**SUPPLIED MATERIAL:**
++++++++
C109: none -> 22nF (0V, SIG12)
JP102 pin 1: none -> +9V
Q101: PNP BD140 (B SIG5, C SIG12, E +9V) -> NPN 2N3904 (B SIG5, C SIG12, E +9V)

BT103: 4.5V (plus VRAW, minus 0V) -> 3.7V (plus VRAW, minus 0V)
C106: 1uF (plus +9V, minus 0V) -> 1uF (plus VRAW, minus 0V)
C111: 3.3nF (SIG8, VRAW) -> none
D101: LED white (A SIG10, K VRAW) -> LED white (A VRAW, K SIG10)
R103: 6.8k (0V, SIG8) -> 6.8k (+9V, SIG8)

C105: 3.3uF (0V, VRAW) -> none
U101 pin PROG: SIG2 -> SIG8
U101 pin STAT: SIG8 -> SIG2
++++++++
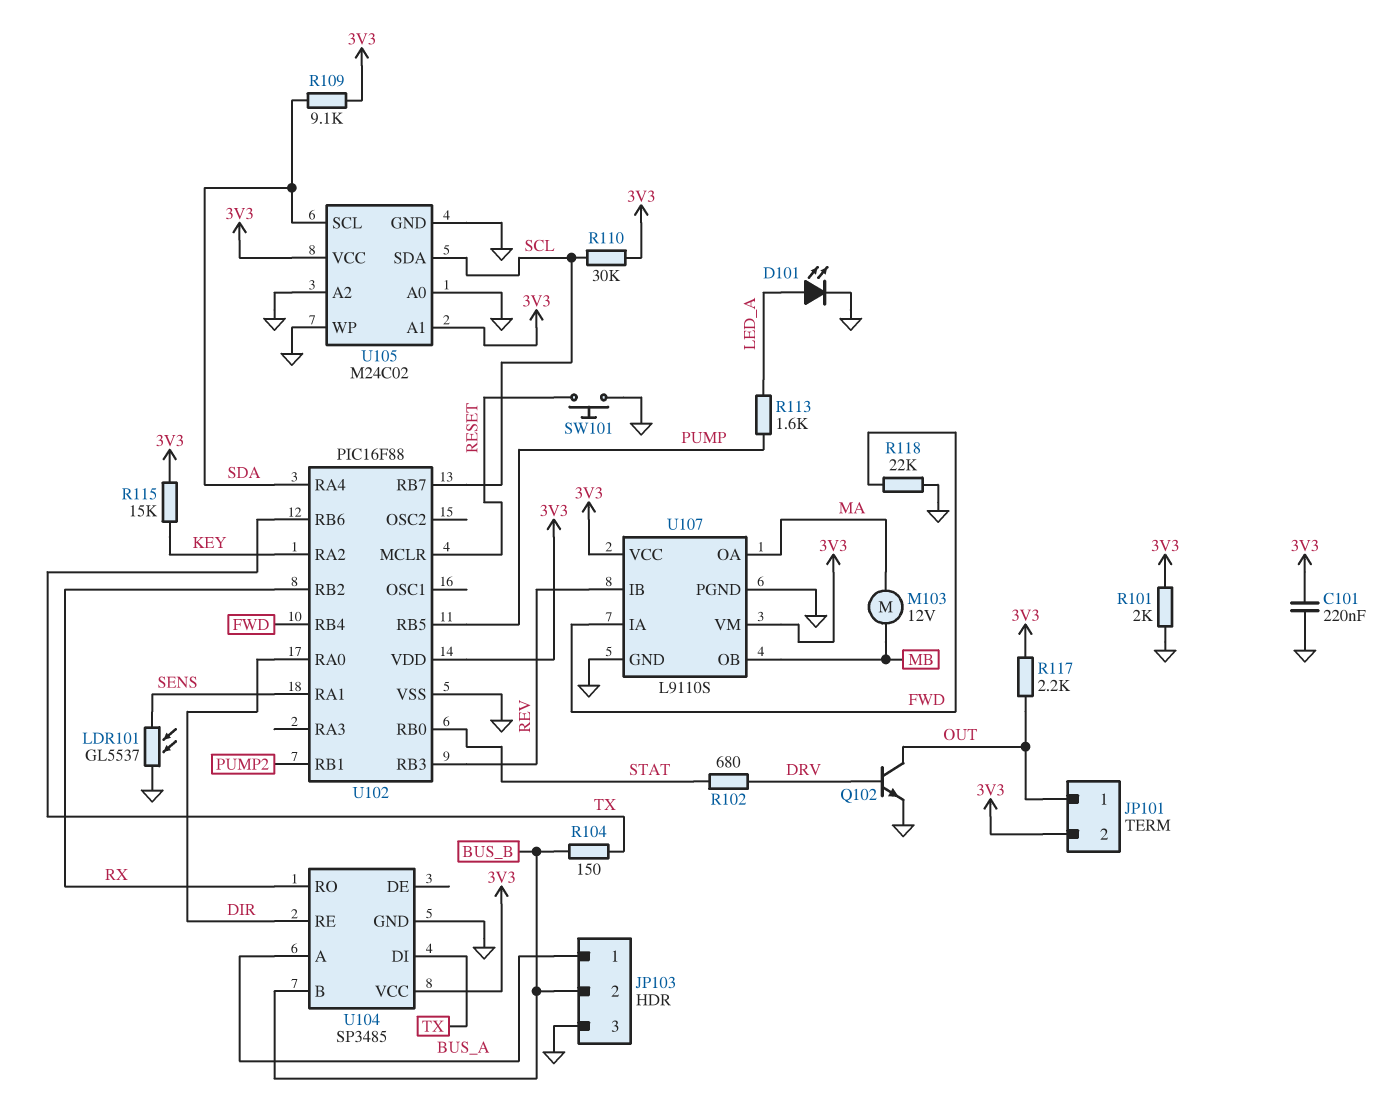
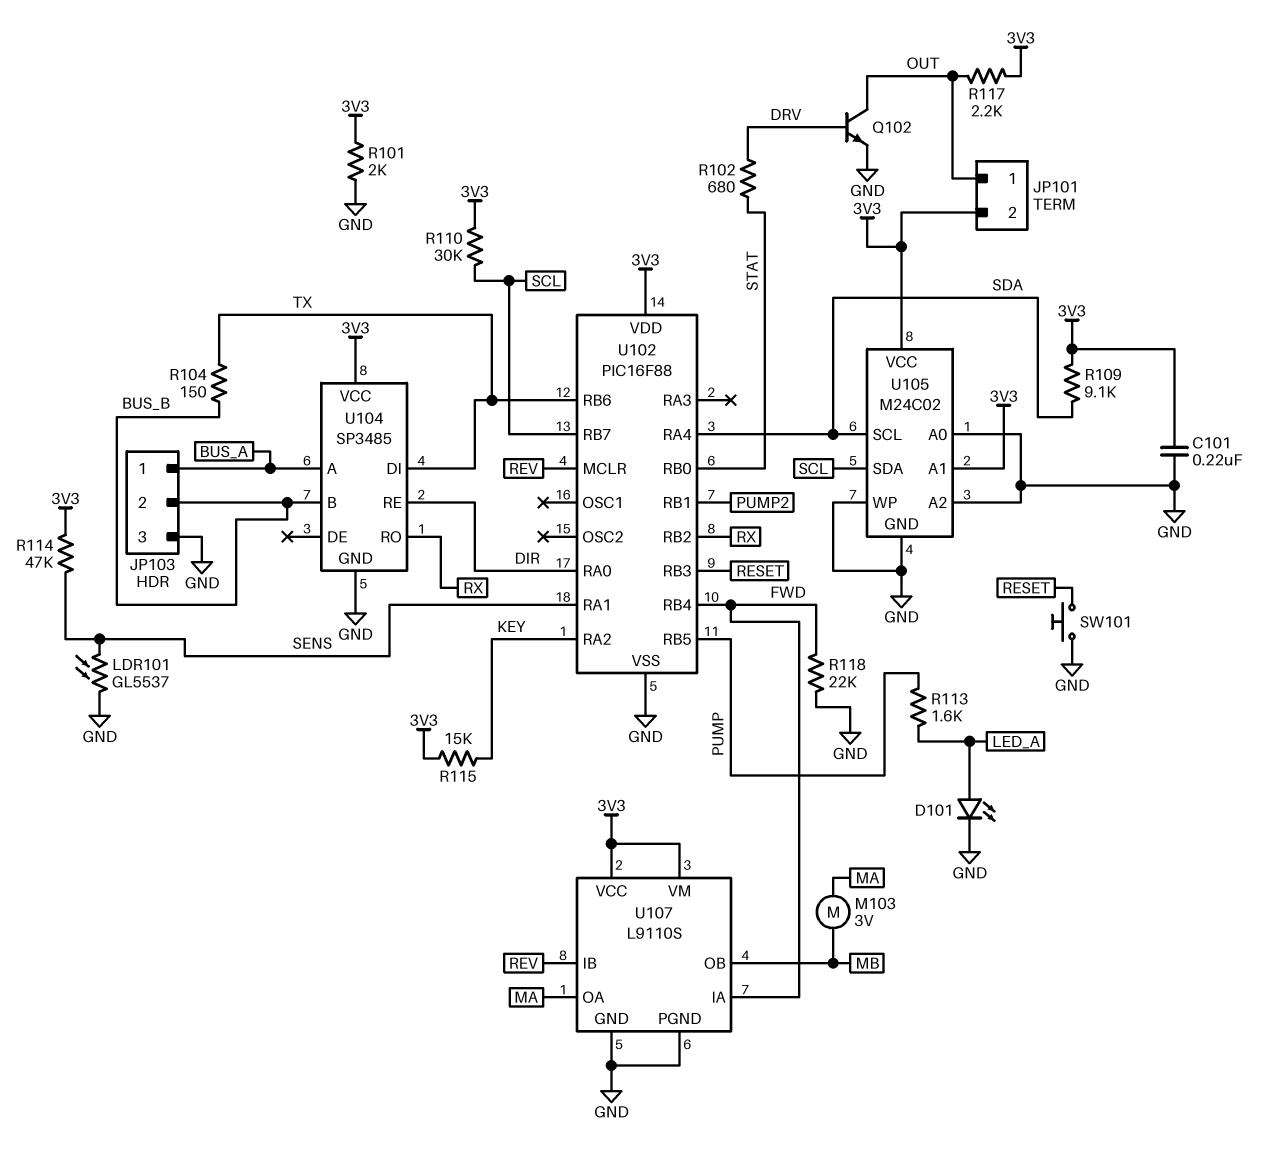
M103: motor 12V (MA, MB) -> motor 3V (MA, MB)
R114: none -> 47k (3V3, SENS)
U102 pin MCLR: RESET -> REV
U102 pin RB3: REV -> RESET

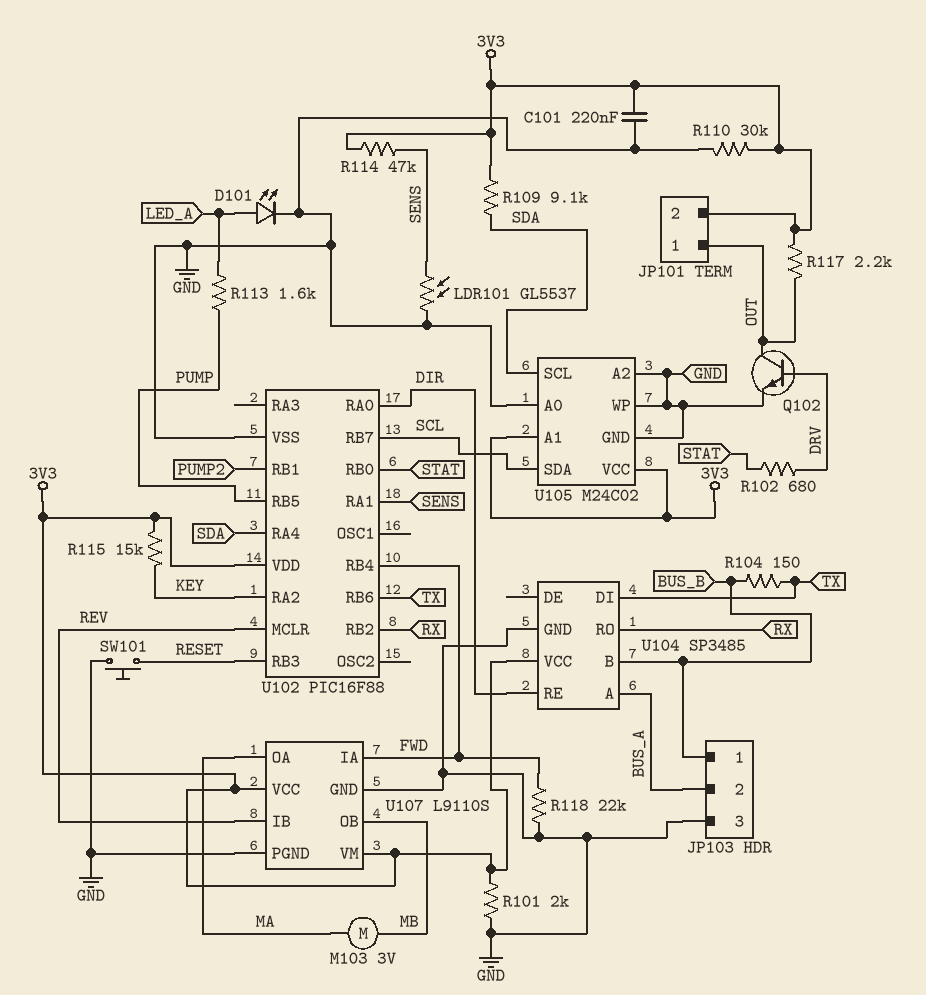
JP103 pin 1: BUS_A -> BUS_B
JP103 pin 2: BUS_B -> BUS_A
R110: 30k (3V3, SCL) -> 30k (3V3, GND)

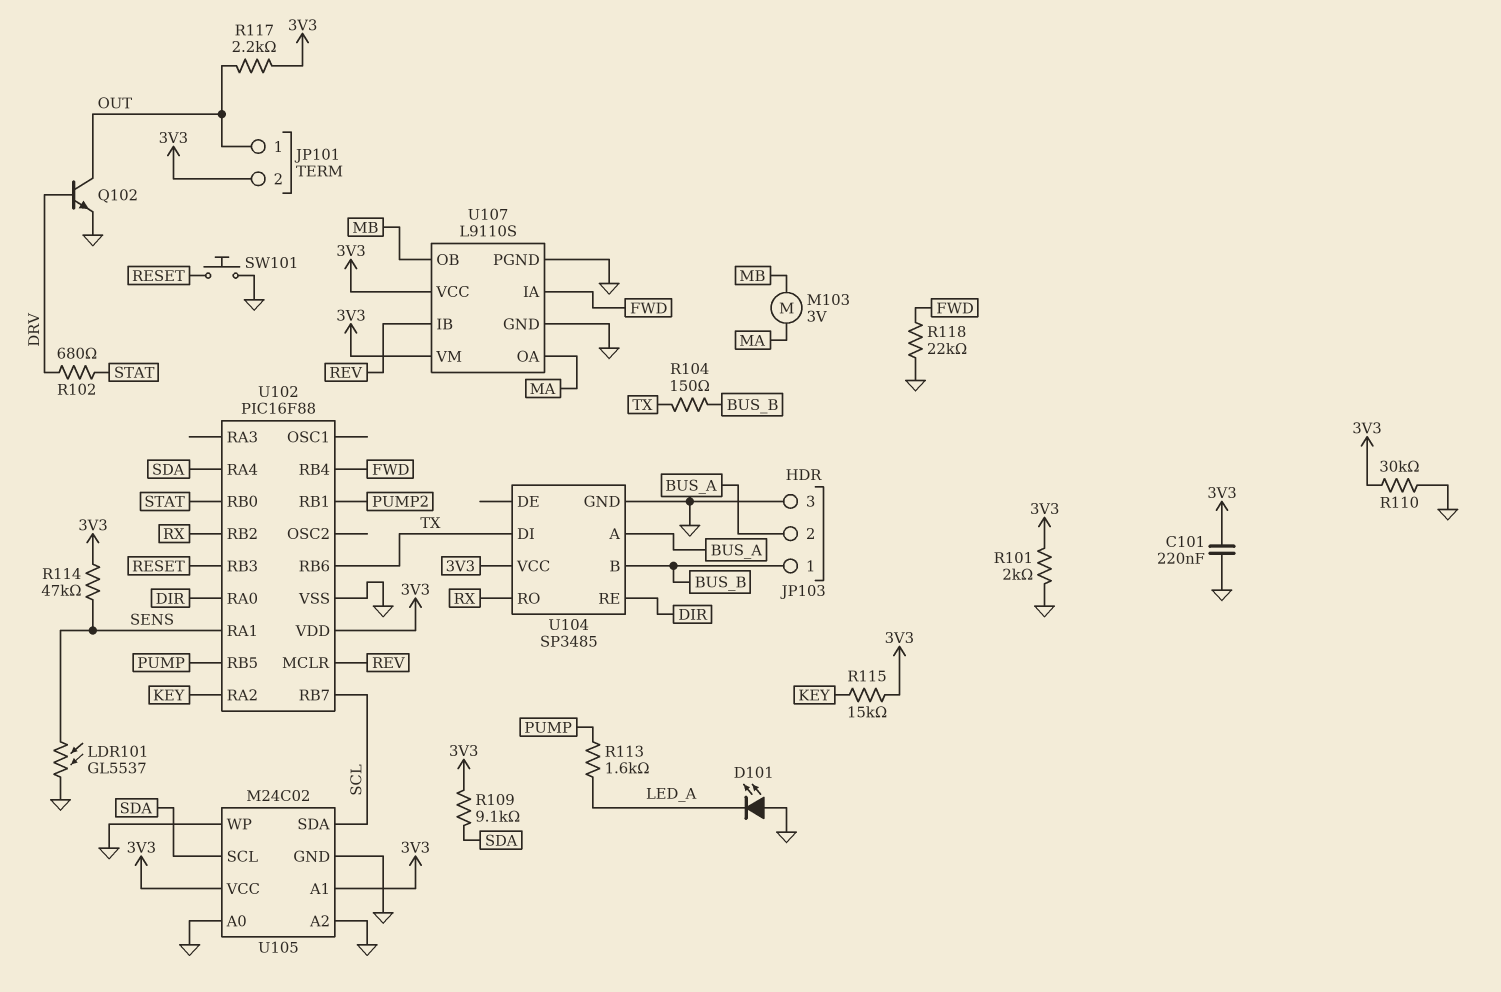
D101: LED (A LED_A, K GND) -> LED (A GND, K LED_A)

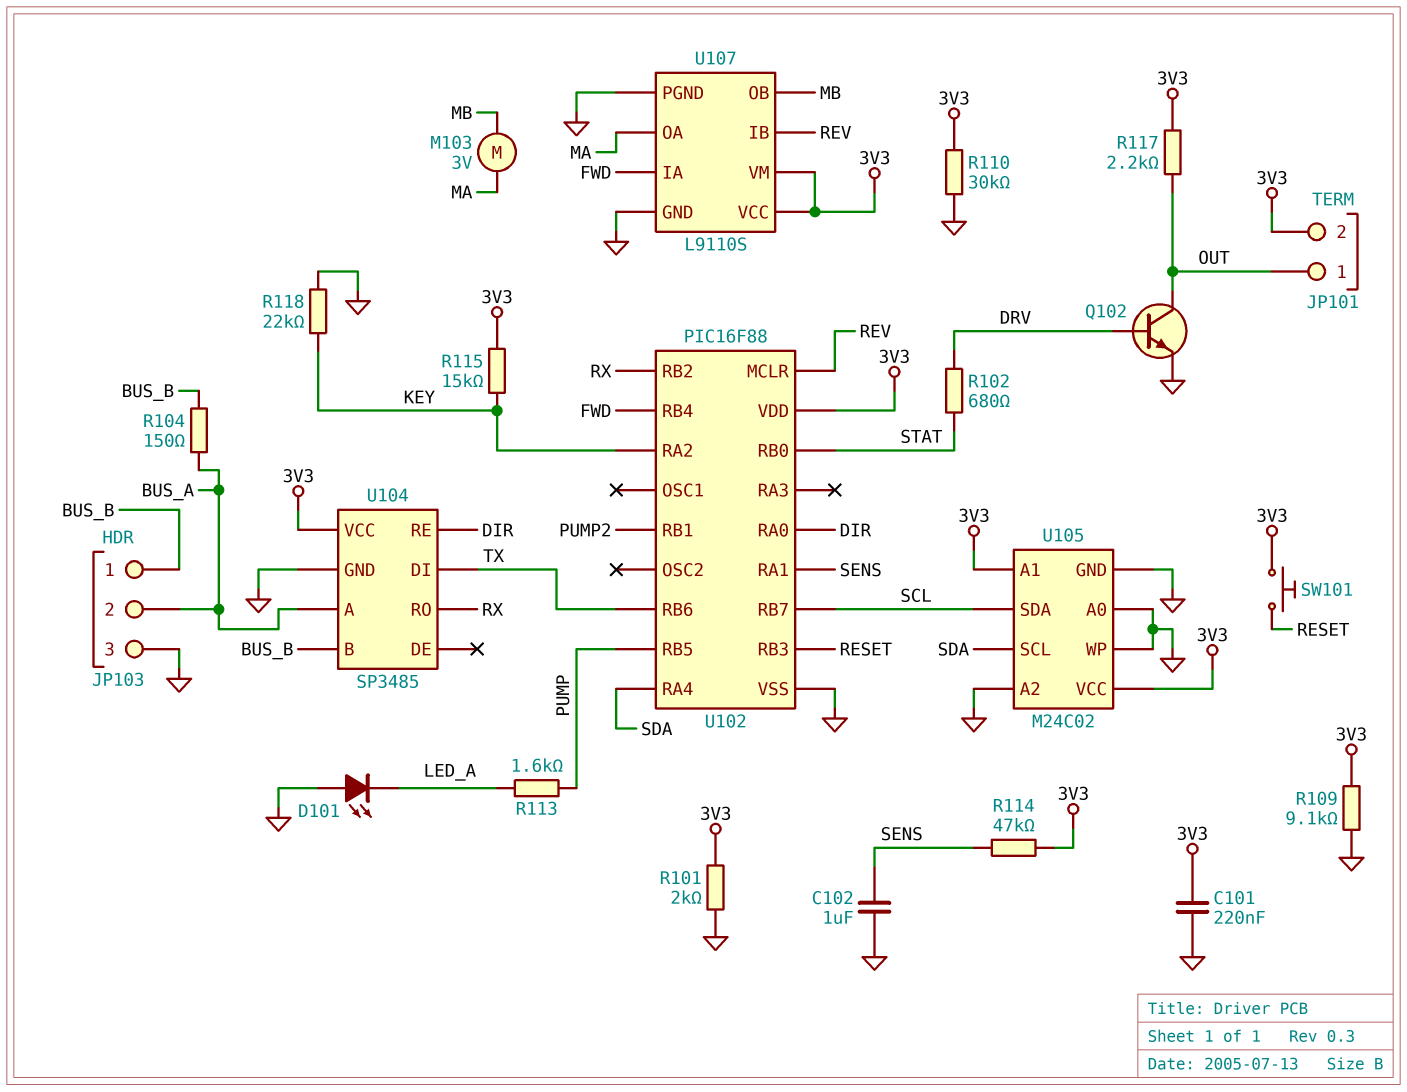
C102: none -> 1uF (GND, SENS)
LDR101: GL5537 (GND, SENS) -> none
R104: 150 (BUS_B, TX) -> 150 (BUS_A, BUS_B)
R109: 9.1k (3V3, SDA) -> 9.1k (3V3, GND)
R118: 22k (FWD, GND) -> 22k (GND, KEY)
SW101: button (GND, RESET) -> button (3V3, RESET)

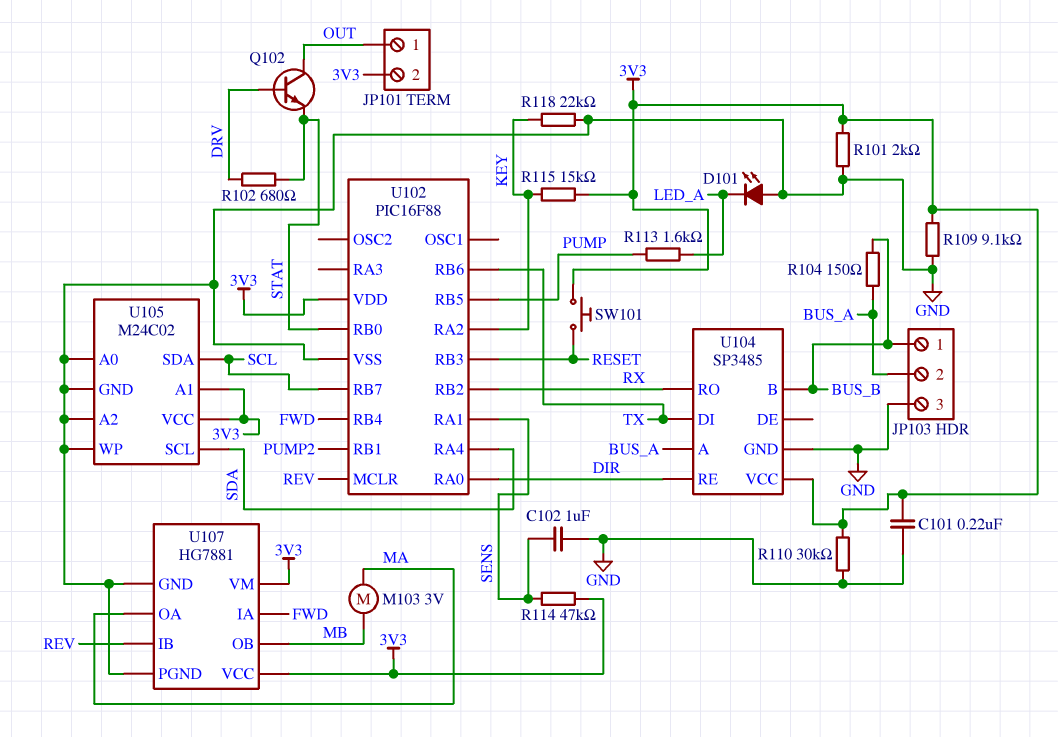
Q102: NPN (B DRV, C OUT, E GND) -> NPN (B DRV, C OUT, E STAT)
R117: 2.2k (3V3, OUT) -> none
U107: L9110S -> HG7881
++++++++
**PROBLEM DESCRIPTION:** Repeat the lines above exactly, beginning with the one containing "JP103 pin 1: BUS_A -> BUS_B" and finishing with the one containing "U107: L9110S -> HG7881". No pictures belong in the copy.

**TASK RESPONSE:**
JP103 pin 1: BUS_A -> BUS_B
JP103 pin 2: BUS_B -> BUS_A
R110: 30k (3V3, SCL) -> 30k (3V3, GND)

D101: LED (A LED_A, K GND) -> LED (A GND, K LED_A)

C102: none -> 1uF (GND, SENS)
LDR101: GL5537 (GND, SENS) -> none
R104: 150 (BUS_B, TX) -> 150 (BUS_A, BUS_B)
R109: 9.1k (3V3, SDA) -> 9.1k (3V3, GND)
R118: 22k (FWD, GND) -> 22k (GND, KEY)
SW101: button (GND, RESET) -> button (3V3, RESET)

Q102: NPN (B DRV, C OUT, E GND) -> NPN (B DRV, C OUT, E STAT)
R117: 2.2k (3V3, OUT) -> none
U107: L9110S -> HG7881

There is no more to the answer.